What is needed: Retype, word for word, every line from the one holding "C3: 150nF (DGND, EN4) -> 150nF (EN4, Y19)" through the one holding "R4: 1.3k (+12V, EN0) -> 100k (+12V, EN0)" in the entries below, both included, and only those lines.

Provided entries:
----

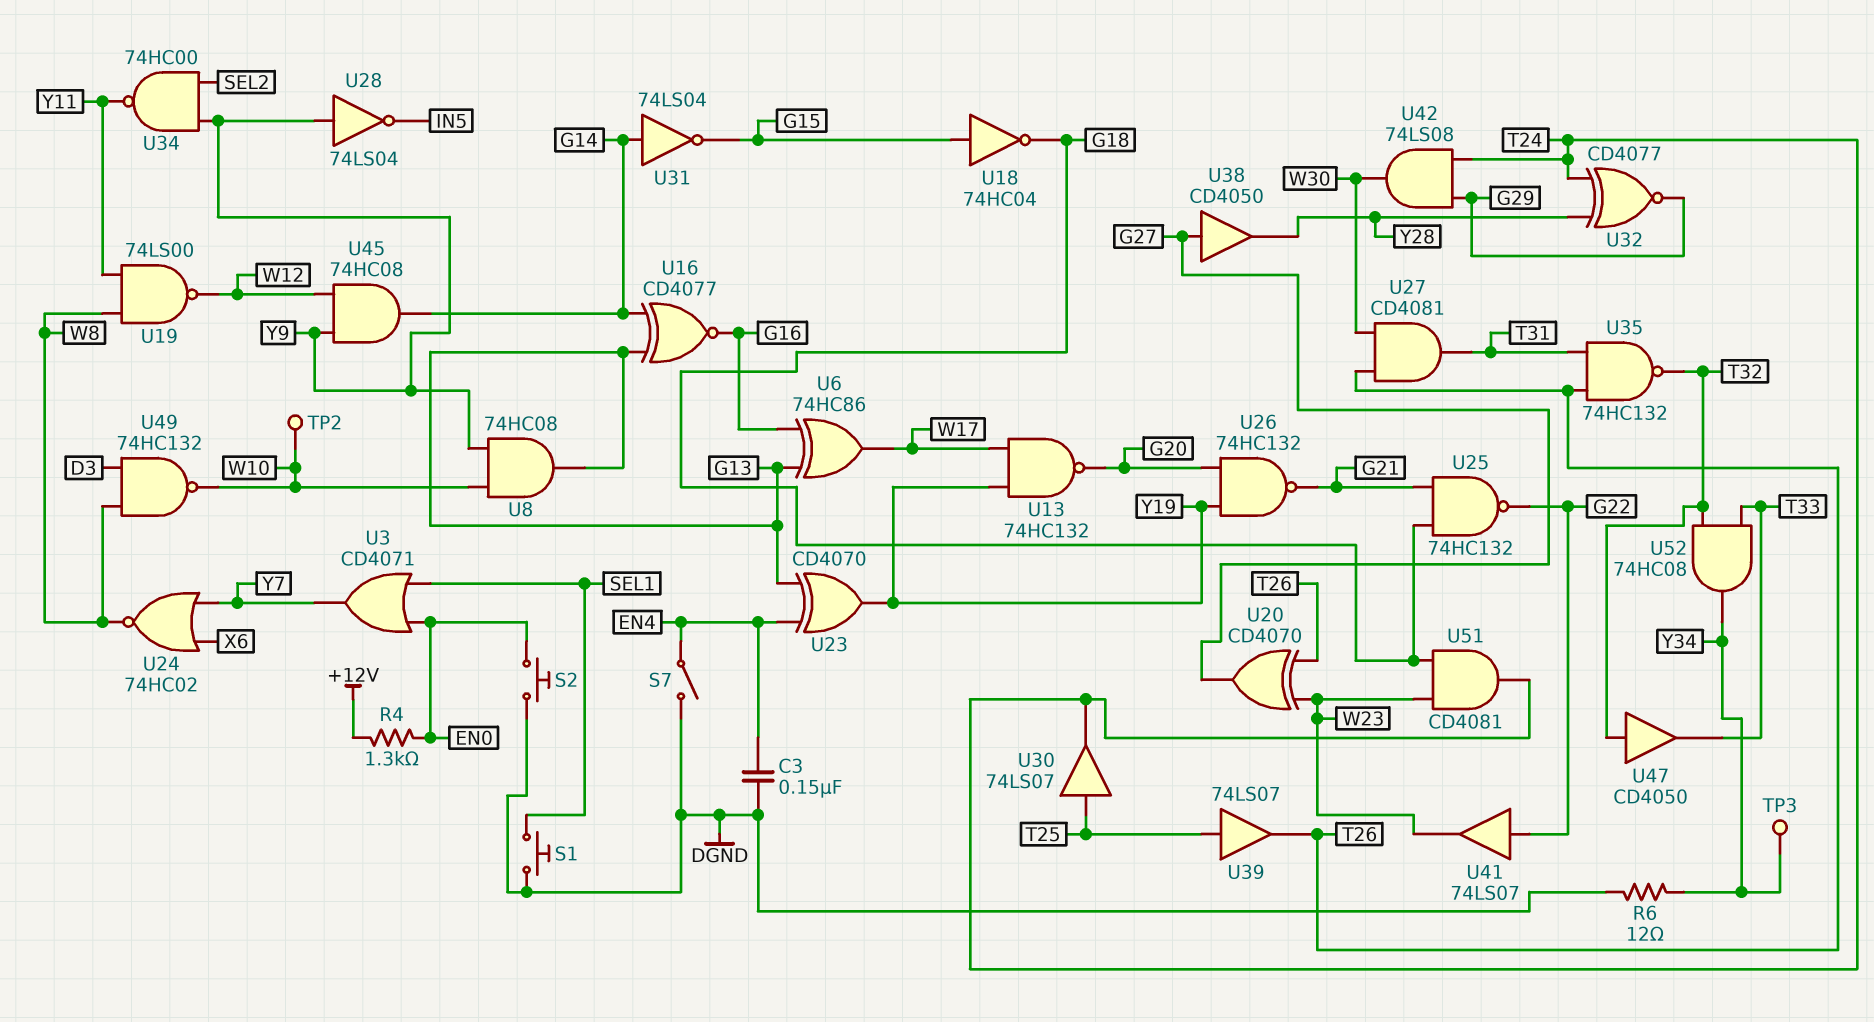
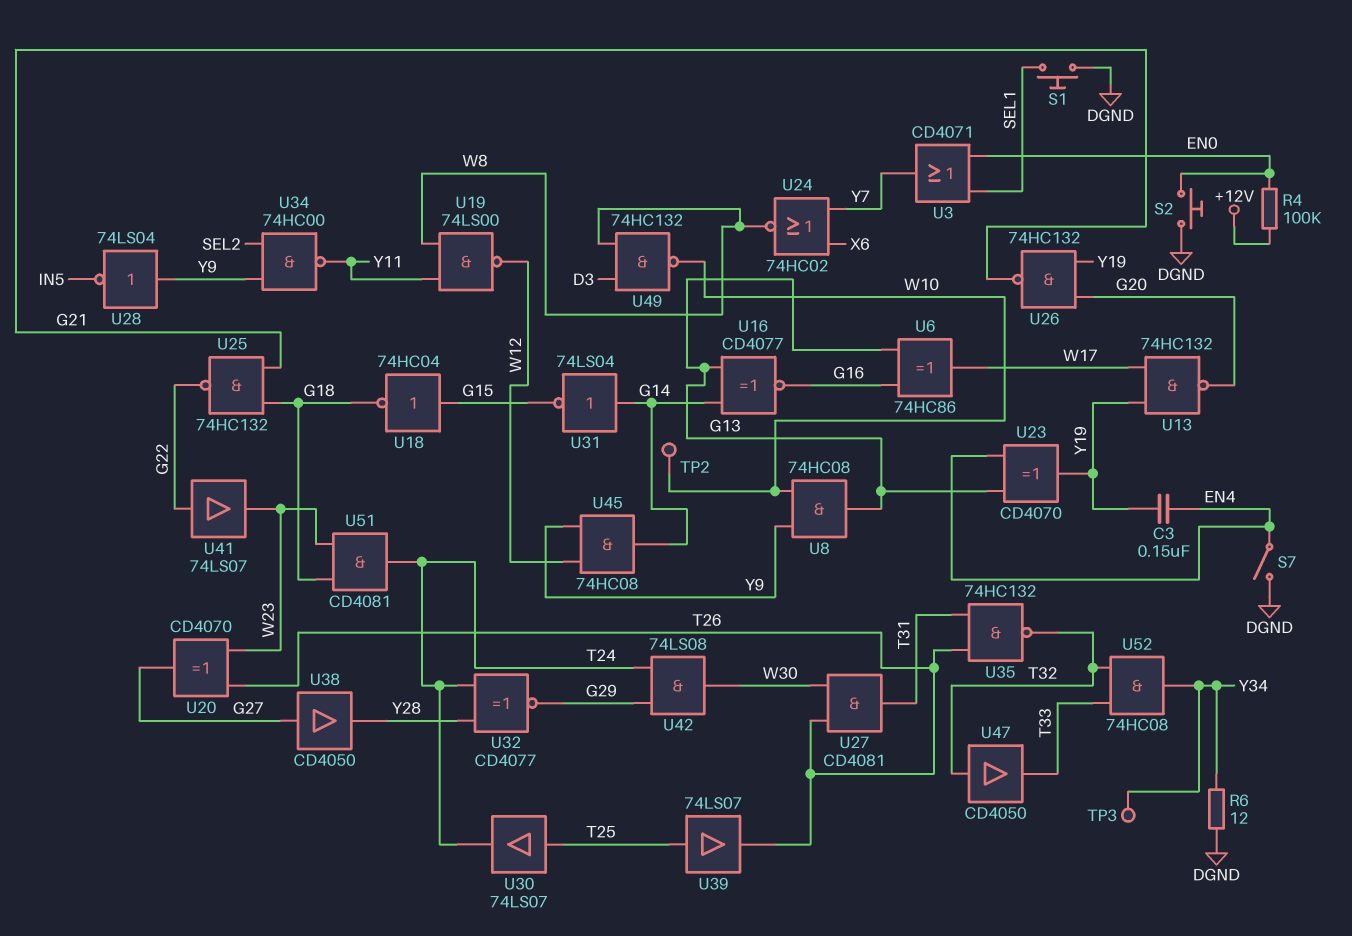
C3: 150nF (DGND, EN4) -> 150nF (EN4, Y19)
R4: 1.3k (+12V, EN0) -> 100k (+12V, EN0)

----

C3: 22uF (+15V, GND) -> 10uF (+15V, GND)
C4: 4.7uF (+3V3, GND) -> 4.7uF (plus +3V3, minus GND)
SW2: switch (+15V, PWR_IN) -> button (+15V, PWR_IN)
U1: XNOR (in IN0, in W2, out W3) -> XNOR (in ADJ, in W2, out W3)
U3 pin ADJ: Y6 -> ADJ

----

Response box:
C3: 150nF (DGND, EN4) -> 150nF (EN4, Y19)
R4: 1.3k (+12V, EN0) -> 100k (+12V, EN0)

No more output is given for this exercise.